*WORK TO DO*:
Reproduce everything in the data below from the line containing "1.22 degrees." down to the line containing "from the left.", word for word and with both of those lines included.

*EXERCISE INPUTS*:
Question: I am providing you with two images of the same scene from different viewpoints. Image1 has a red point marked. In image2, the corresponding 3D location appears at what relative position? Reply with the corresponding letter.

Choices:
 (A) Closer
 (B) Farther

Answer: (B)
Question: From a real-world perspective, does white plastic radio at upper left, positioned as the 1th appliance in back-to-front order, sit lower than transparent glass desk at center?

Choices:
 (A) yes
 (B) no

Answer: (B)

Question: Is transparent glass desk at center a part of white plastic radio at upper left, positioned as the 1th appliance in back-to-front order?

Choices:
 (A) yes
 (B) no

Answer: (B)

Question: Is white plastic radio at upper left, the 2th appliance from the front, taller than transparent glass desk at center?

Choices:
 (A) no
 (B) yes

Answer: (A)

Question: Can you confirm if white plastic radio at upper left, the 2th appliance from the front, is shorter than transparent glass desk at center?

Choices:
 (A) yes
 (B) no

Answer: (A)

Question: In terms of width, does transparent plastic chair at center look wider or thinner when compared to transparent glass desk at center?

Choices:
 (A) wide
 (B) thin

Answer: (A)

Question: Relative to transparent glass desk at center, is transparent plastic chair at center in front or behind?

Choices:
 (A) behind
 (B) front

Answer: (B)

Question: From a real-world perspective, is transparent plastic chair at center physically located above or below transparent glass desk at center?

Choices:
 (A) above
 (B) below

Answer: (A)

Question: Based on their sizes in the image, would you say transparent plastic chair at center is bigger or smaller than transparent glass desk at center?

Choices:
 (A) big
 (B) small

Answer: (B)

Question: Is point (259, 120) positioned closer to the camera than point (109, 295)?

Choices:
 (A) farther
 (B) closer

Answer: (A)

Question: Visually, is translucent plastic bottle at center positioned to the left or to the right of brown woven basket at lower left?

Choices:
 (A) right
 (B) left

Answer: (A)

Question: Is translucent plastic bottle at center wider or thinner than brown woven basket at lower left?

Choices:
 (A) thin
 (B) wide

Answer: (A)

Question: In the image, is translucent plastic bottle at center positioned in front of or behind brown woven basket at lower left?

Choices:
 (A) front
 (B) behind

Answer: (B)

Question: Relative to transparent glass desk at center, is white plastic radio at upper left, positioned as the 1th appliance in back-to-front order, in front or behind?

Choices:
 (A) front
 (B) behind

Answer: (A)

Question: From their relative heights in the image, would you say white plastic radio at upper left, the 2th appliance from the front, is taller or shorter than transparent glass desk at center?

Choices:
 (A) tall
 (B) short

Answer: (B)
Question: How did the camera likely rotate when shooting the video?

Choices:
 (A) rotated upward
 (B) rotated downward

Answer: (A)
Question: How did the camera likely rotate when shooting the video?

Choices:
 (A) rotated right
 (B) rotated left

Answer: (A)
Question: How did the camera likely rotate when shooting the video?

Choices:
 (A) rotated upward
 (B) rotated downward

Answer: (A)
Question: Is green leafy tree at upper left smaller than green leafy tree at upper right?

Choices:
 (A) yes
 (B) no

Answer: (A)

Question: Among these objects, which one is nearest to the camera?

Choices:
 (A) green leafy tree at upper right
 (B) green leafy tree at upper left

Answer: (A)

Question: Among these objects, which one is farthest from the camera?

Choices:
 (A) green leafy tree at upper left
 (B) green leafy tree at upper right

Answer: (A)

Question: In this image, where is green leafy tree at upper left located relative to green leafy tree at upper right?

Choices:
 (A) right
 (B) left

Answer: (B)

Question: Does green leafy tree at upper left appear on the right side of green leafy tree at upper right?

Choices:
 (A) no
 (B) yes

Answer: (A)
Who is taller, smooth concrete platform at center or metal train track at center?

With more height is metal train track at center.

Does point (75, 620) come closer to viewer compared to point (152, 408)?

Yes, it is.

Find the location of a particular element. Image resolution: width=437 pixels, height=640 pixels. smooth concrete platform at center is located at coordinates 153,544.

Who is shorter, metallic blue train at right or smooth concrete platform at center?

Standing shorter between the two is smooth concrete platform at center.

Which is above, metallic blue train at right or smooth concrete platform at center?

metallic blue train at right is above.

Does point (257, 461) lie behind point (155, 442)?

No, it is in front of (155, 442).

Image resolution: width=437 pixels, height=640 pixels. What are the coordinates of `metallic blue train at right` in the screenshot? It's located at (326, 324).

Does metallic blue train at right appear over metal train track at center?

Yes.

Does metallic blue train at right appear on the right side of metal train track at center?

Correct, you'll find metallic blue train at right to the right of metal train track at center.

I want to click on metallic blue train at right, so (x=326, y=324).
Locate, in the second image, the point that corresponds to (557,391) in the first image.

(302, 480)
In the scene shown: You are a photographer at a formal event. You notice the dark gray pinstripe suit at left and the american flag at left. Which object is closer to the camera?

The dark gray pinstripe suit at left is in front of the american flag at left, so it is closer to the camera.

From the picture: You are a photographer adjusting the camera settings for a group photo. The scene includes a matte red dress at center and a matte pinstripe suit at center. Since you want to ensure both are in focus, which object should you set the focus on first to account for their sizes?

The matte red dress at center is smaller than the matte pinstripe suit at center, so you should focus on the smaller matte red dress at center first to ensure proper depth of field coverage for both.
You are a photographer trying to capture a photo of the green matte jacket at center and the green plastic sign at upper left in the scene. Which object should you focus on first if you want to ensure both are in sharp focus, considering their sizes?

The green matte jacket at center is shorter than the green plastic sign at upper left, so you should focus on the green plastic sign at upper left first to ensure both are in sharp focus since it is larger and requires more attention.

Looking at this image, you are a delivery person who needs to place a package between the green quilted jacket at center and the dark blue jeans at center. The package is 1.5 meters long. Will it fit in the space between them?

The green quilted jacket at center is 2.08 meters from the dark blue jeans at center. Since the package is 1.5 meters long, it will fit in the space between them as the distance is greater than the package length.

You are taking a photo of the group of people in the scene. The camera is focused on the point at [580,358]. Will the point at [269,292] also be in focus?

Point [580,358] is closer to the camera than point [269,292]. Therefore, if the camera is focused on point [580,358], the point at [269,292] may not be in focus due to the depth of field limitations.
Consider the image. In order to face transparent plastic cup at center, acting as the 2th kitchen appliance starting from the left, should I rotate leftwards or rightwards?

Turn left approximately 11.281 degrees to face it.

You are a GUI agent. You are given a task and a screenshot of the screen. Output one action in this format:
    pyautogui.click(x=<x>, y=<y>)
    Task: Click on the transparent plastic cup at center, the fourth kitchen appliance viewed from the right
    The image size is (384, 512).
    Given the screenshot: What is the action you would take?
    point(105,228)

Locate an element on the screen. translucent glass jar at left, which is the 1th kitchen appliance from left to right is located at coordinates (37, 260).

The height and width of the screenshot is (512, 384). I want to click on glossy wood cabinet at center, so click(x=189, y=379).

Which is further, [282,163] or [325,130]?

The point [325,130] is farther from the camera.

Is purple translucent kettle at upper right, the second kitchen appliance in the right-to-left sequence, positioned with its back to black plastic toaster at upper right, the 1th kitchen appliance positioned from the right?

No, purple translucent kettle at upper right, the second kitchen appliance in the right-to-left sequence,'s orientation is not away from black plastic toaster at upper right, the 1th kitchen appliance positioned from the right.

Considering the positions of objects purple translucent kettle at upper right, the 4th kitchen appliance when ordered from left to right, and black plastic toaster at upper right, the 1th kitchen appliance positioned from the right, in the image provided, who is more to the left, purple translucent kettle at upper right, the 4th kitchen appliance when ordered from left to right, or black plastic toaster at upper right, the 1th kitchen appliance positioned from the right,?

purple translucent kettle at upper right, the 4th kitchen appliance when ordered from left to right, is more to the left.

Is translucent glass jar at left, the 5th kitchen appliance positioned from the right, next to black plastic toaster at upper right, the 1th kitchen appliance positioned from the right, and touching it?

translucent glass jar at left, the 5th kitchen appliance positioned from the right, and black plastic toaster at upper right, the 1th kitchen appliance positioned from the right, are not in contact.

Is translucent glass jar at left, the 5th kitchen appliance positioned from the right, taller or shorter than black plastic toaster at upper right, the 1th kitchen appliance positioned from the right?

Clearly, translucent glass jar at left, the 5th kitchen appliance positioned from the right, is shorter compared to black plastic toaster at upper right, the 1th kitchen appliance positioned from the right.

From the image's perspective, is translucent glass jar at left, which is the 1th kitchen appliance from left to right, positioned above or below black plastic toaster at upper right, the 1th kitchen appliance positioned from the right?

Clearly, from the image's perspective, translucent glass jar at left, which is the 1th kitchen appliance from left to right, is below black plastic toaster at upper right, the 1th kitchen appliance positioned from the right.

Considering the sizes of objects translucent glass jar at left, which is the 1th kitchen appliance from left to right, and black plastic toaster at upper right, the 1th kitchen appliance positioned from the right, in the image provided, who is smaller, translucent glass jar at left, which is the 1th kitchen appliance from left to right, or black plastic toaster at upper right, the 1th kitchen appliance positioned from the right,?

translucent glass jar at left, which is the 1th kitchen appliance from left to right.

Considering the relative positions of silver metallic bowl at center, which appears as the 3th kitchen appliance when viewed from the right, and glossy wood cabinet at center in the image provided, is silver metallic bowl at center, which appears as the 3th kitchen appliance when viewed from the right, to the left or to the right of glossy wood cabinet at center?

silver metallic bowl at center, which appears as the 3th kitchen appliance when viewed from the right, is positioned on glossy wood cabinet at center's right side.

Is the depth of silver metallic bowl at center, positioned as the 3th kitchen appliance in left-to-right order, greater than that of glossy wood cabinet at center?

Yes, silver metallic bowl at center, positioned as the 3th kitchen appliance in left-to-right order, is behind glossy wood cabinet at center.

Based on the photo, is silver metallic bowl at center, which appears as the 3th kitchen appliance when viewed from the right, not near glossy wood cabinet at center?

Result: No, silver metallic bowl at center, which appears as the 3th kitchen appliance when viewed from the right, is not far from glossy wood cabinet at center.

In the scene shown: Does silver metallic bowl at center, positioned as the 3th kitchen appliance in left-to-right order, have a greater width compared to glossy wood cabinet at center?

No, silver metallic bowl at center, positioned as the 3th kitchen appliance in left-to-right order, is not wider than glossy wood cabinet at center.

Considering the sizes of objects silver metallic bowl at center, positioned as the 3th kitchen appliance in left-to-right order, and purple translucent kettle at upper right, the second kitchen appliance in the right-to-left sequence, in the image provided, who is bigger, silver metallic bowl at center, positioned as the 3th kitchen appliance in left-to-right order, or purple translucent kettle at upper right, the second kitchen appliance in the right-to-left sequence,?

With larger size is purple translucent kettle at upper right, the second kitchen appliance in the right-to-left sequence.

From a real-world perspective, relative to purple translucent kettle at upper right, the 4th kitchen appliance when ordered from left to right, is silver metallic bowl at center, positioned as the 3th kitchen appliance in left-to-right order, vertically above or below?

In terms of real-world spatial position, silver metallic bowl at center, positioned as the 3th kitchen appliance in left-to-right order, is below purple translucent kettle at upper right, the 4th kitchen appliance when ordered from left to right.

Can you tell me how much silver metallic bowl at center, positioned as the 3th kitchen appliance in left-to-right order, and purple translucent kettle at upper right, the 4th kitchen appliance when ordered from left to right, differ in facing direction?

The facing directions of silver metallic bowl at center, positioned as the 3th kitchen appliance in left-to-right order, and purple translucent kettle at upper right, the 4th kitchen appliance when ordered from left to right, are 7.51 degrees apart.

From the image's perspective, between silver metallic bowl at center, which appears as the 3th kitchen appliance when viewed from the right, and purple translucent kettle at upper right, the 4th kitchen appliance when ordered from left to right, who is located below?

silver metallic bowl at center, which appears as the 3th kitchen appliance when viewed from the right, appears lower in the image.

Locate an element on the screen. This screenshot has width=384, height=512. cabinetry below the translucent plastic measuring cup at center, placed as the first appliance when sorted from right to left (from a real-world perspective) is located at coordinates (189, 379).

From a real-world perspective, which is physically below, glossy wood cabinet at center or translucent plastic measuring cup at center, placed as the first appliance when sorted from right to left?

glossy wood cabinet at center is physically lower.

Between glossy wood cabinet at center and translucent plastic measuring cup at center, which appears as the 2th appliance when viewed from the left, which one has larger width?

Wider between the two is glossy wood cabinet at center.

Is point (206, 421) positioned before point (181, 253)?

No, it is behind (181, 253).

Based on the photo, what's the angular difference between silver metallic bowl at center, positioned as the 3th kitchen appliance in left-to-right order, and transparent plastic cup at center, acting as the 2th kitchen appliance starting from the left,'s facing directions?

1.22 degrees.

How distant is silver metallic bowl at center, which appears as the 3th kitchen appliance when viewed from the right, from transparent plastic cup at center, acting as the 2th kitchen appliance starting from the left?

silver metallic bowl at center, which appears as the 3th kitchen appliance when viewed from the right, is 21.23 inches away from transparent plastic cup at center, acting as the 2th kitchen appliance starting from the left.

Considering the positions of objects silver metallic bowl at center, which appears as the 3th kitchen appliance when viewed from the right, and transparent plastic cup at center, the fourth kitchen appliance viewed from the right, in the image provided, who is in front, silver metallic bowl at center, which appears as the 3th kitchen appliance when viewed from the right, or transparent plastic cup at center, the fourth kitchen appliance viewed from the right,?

*TASK RESPONSE*:
1.22 degrees.

How distant is silver metallic bowl at center, which appears as the 3th kitchen appliance when viewed from the right, from transparent plastic cup at center, acting as the 2th kitchen appliance starting from the left?

silver metallic bowl at center, which appears as the 3th kitchen appliance when viewed from the right, is 21.23 inches away from transparent plastic cup at center, acting as the 2th kitchen appliance starting from the left.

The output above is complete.